◆ EXERCISE AIM
Would you please print exactly the lines that run from the one with "white cone C6" to the last line of the data, both included, without any pictures?

═══ DATA SHOWN

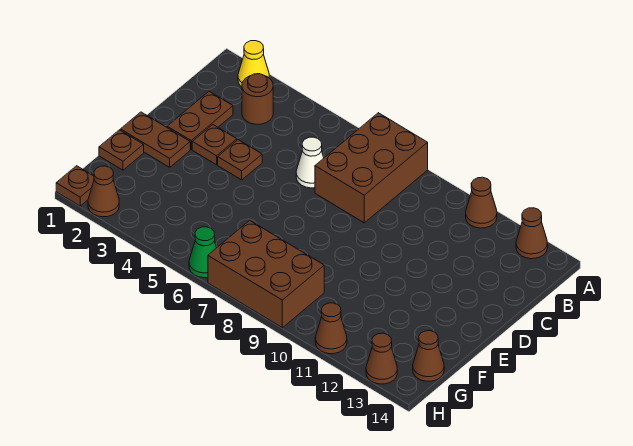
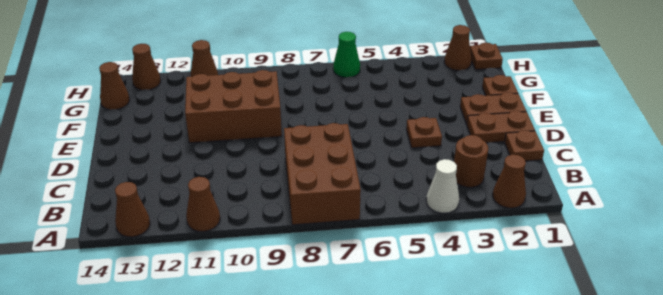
yellow cone A2 level 1 -> brown cone A2 level 1
brown plate C2:D2 level 1 -> brown plate D1:D2 level 1
white cone C6 level 1 -> white cone A4 level 1
brown plate D3 level 1 -> brown plate C1 level 1
brown brick G7:H9 level 1 -> brown brick E9:F11 level 1

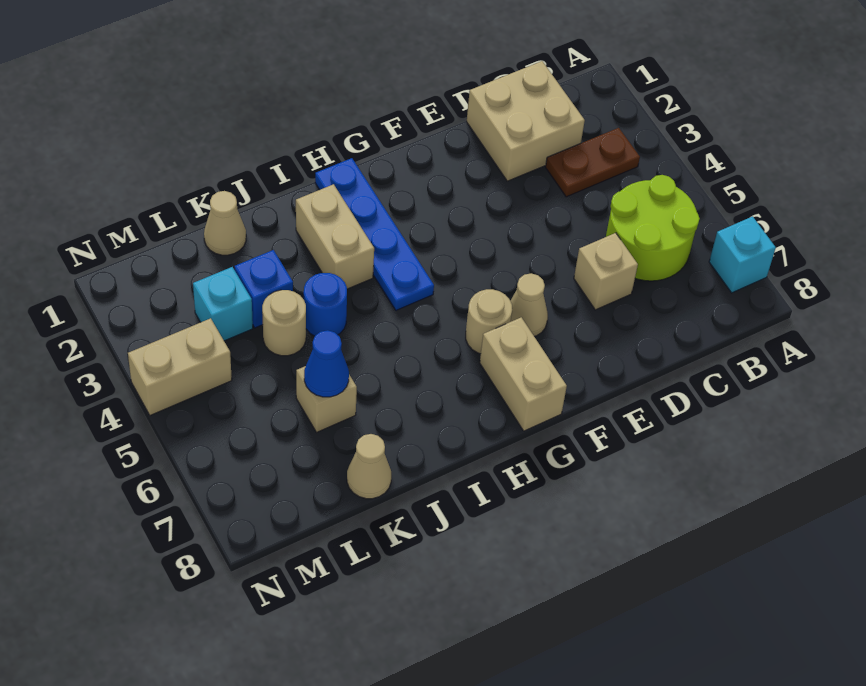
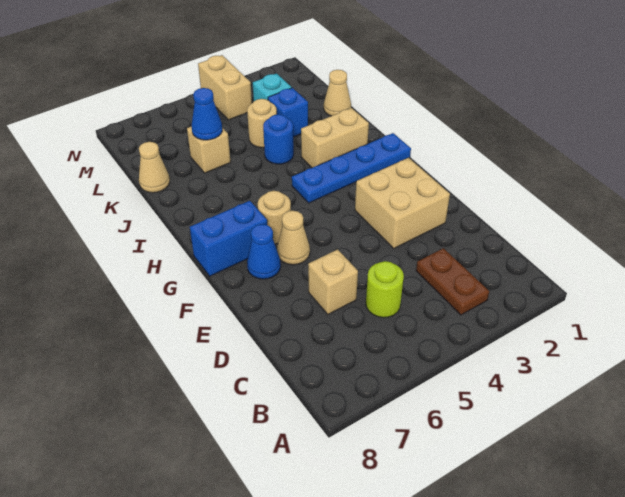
cyan brick A7 level 1 -> none
lime round brick B5:C6 level 1 -> lime round brick C5 level 1
tan brick C1:D2 level 1 -> tan brick E2:F3 level 1
none -> blue cone F7 level 1
tan brick G7:G8 level 1 -> blue brick G7:G8 level 1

══════

◆ RESULT BELOW
white cone C6 level 1 -> white cone A4 level 1
brown plate D3 level 1 -> brown plate C1 level 1
brown brick G7:H9 level 1 -> brown brick E9:F11 level 1

cyan brick A7 level 1 -> none
lime round brick B5:C6 level 1 -> lime round brick C5 level 1
tan brick C1:D2 level 1 -> tan brick E2:F3 level 1
none -> blue cone F7 level 1
tan brick G7:G8 level 1 -> blue brick G7:G8 level 1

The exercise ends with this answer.